** start **

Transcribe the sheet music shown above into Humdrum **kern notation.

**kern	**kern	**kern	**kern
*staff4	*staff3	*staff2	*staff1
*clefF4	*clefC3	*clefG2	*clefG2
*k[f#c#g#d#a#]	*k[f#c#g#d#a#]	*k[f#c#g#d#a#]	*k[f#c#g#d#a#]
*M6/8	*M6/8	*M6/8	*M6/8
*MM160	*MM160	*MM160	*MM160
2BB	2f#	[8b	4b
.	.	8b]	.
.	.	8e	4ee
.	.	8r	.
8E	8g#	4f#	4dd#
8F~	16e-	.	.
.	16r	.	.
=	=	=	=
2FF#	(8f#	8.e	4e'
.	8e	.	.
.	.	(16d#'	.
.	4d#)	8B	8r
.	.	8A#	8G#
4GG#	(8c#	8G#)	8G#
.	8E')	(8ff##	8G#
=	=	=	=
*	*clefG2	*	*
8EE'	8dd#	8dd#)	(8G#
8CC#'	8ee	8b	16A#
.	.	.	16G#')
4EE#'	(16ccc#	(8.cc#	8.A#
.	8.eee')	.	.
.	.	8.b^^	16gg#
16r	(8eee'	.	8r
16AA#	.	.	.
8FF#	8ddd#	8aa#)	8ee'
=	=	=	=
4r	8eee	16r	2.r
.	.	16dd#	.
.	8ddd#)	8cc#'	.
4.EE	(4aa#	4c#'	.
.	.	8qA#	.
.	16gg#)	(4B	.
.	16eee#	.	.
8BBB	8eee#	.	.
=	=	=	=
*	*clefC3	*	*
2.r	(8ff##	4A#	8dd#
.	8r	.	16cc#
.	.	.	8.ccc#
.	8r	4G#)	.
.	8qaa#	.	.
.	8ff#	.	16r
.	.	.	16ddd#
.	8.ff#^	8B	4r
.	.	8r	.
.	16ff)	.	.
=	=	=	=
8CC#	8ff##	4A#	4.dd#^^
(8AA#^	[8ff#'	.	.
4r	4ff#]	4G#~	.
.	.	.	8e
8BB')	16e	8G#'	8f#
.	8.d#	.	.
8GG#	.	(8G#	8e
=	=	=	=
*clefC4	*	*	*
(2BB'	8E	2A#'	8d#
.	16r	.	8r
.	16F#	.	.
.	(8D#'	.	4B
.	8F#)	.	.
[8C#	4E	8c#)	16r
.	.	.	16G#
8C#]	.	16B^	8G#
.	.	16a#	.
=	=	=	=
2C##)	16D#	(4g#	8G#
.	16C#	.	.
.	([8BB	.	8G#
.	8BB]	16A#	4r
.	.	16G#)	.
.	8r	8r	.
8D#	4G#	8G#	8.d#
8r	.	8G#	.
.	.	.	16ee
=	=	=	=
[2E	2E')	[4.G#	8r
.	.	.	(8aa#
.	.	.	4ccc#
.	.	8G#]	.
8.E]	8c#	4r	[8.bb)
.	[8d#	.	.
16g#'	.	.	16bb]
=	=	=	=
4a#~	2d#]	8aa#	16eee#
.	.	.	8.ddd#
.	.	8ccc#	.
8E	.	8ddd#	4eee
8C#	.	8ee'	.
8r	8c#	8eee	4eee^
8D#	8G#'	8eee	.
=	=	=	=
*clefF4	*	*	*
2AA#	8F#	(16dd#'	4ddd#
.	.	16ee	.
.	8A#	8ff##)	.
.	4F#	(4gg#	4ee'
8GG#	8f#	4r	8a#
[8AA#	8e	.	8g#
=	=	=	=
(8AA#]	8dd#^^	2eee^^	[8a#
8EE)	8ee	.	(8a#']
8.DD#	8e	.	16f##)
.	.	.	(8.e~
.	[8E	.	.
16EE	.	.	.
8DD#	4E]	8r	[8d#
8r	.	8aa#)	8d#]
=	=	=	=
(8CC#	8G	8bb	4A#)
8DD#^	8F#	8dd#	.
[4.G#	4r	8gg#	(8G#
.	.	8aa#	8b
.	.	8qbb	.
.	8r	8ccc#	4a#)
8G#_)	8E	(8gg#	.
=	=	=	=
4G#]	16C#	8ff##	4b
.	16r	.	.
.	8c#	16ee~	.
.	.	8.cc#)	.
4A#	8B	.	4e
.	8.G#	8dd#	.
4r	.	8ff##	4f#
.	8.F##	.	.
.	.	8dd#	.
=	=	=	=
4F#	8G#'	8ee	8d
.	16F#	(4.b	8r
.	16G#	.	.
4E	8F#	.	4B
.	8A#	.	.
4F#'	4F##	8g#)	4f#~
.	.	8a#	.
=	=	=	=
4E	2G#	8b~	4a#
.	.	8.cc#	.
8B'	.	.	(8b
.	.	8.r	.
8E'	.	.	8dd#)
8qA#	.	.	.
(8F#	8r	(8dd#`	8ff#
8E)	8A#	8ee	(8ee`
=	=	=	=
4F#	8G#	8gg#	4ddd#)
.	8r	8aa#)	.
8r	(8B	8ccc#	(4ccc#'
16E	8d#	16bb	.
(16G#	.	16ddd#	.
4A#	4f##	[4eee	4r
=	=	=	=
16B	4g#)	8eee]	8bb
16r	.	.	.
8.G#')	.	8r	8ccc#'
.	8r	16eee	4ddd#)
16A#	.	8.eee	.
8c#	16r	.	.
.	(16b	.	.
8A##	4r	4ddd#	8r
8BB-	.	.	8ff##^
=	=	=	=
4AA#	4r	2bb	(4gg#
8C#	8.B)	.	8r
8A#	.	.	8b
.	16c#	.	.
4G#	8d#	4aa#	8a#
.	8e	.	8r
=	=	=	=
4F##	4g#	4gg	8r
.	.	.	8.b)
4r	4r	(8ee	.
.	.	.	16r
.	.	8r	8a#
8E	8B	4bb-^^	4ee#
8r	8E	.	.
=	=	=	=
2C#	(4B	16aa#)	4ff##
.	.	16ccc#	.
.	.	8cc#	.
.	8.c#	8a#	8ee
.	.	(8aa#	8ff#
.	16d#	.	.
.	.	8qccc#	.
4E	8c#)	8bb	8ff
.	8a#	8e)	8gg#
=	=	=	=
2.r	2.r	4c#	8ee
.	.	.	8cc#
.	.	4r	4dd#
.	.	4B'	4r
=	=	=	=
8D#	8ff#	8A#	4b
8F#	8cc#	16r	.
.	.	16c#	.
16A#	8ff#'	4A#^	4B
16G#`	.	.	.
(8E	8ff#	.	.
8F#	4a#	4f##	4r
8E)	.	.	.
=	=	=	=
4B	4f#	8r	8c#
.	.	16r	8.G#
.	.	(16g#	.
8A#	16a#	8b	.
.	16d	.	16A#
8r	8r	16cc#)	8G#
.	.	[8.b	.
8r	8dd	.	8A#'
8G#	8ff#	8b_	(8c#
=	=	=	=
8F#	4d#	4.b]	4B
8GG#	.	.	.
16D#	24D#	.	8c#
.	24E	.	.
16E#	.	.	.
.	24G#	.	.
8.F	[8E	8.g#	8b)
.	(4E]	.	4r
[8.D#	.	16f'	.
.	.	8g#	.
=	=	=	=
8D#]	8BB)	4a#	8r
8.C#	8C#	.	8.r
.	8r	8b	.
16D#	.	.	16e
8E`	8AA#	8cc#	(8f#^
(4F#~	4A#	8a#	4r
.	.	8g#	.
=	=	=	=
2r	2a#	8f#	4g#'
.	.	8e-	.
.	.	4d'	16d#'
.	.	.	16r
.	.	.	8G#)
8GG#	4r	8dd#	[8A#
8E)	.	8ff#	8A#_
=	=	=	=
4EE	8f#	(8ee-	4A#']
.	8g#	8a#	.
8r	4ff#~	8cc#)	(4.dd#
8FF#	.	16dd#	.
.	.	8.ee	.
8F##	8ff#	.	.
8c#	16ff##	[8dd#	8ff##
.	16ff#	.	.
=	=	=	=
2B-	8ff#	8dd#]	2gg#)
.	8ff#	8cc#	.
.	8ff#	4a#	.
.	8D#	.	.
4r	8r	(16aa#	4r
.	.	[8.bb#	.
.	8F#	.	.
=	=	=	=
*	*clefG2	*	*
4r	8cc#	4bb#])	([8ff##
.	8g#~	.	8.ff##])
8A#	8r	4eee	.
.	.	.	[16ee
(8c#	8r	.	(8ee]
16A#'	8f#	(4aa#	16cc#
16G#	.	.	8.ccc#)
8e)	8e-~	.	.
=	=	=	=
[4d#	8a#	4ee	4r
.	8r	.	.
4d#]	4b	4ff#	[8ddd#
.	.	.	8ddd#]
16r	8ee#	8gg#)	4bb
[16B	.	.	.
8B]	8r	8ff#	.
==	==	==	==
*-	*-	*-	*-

** end **

_Problem statement_
From the data above, pick out every line containing the string "kern", treating uppercase and lowercase letters as different.

_Finished answer_
Transcribe the sheet music shown above into Humdrum **kern notation.
**kern	**kern	**kern	**kern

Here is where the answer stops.